*** Opening Excerpted records ***

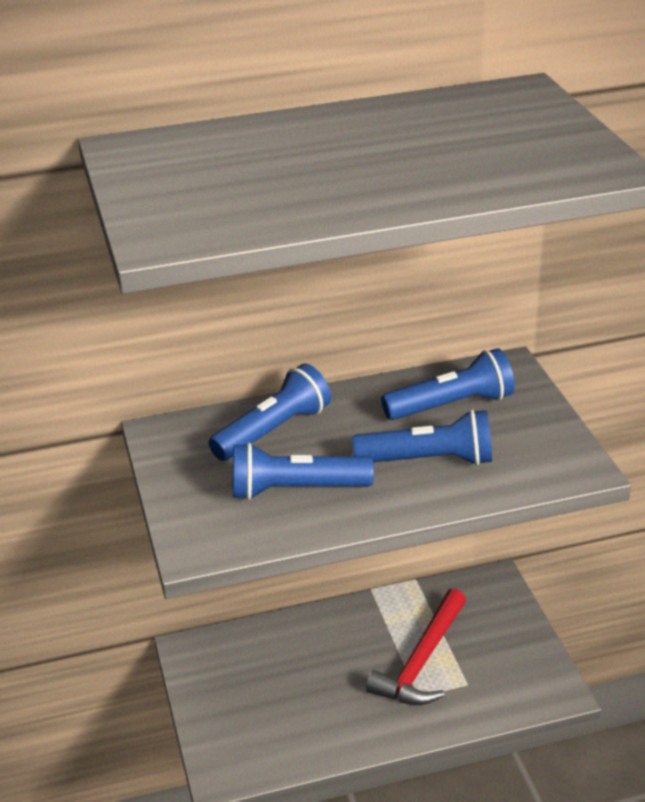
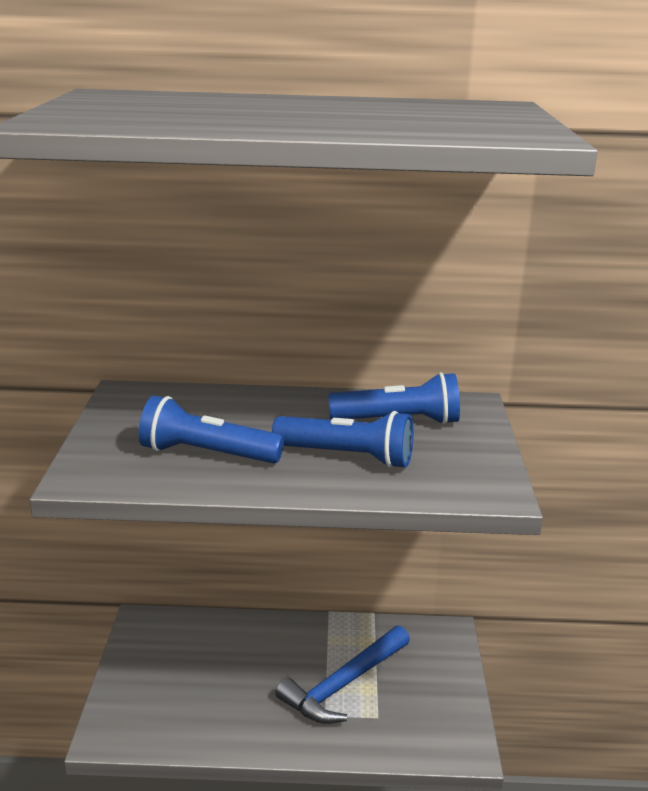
camera: 15 degrees right, 10 degrees down
blue flashlight [208,364,331,461] -> none
red hammer [365,588,466,705] -> blue hammer [275,626,410,724]

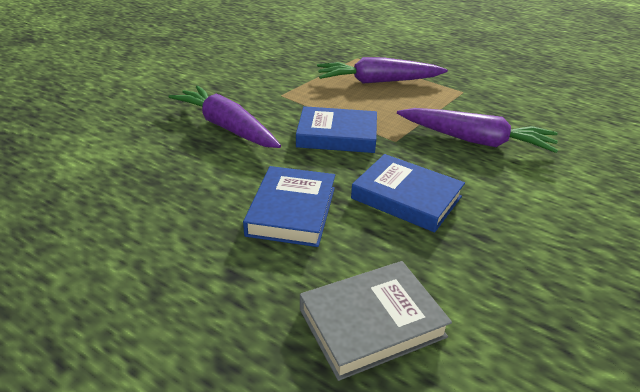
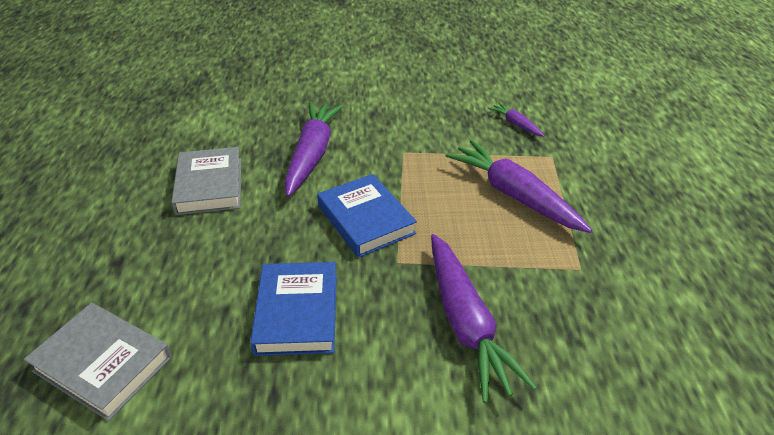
camera: 55 degrees right, 5 degrees up
blue book [243,166,335,247] -> none
none -> grey book [171,147,241,215]
none -> purple carrot [488,103,544,137]

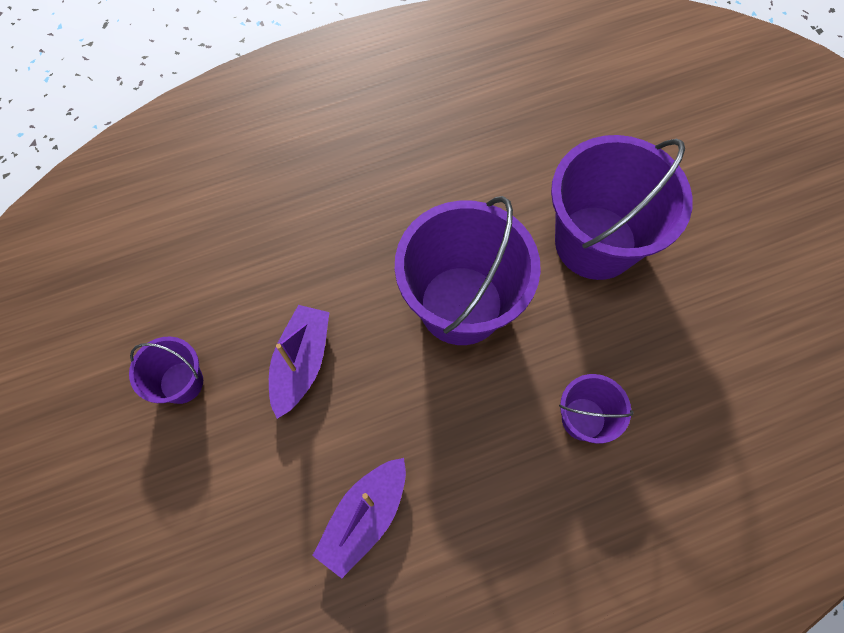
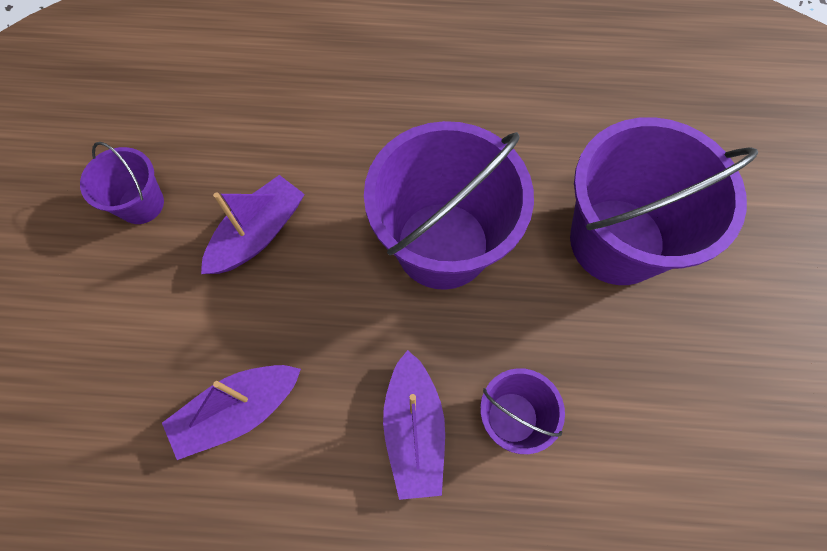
camera: 25 degrees right, 0 degrees up
none -> purple boat [383,350,445,500]

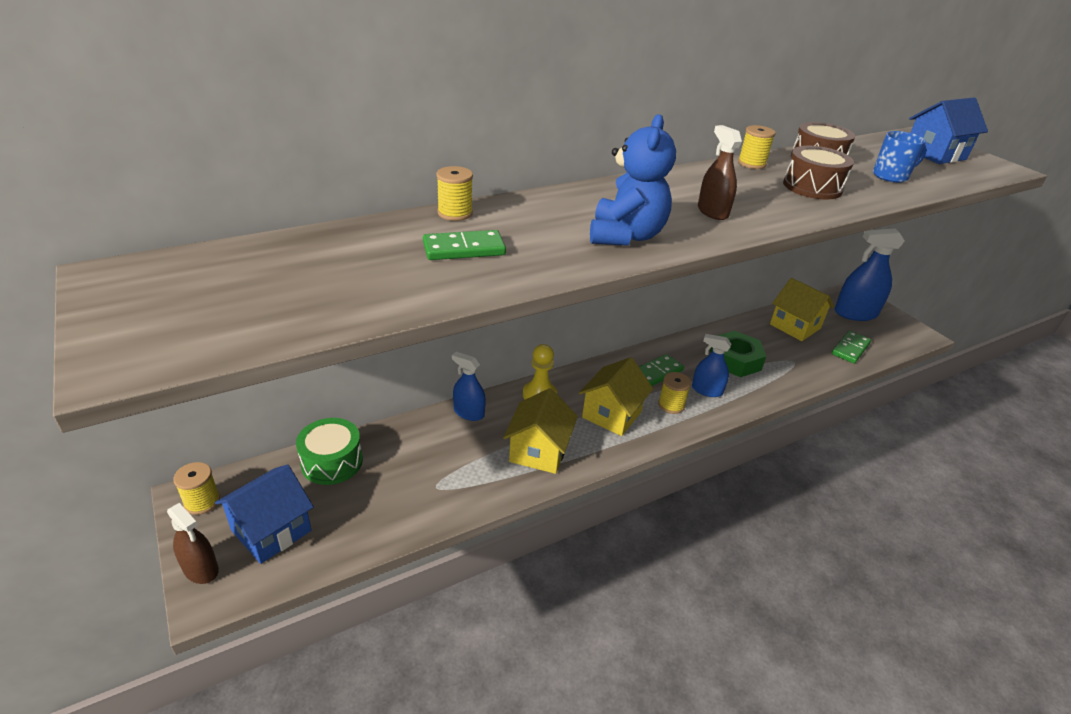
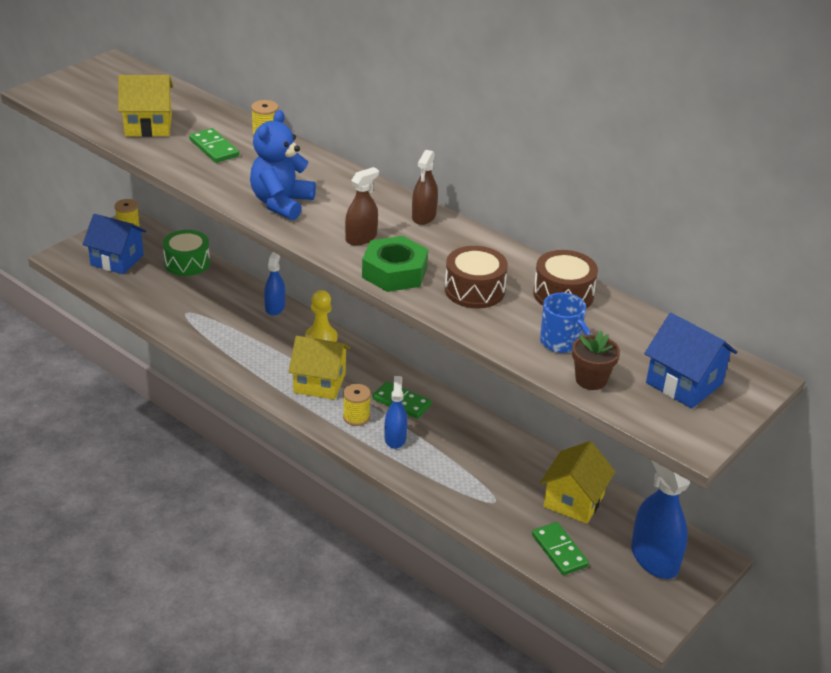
camera: 70 degrees right, 0 degrees up
brown spray bottle [167,503,219,584] -> brown spray bottle moved to [412,150,438,225]
yellow house [503,388,578,474] -> yellow house moved to [118,75,173,137]
blue teddy bear [590,114,676,246] -> blue teddy bear turned 120 degrees clockwise [250,110,316,220]
green nut [710,331,766,377] -> green nut moved to [362,236,428,292]
yellow spool [738,125,776,169] -> none
green domino [832,330,871,364] -> green domino turned 45 degrees clockwise [532,522,589,575]
none -> brown flower pot [572,331,620,390]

*** Closing Excerpted records ***

### Request
Do not copy pictures. Restate exactly the lines from the one containing "camera: 55 degrees right, 5 degrees up" through the last line of the records.

### Reply
camera: 55 degrees right, 5 degrees up
blue book [243,166,335,247] -> none
none -> grey book [171,147,241,215]
none -> purple carrot [488,103,544,137]

camera: 25 degrees right, 0 degrees up
none -> purple boat [383,350,445,500]

camera: 70 degrees right, 0 degrees up
brown spray bottle [167,503,219,584] -> brown spray bottle moved to [412,150,438,225]
yellow house [503,388,578,474] -> yellow house moved to [118,75,173,137]
blue teddy bear [590,114,676,246] -> blue teddy bear turned 120 degrees clockwise [250,110,316,220]
green nut [710,331,766,377] -> green nut moved to [362,236,428,292]
yellow spool [738,125,776,169] -> none
green domino [832,330,871,364] -> green domino turned 45 degrees clockwise [532,522,589,575]
none -> brown flower pot [572,331,620,390]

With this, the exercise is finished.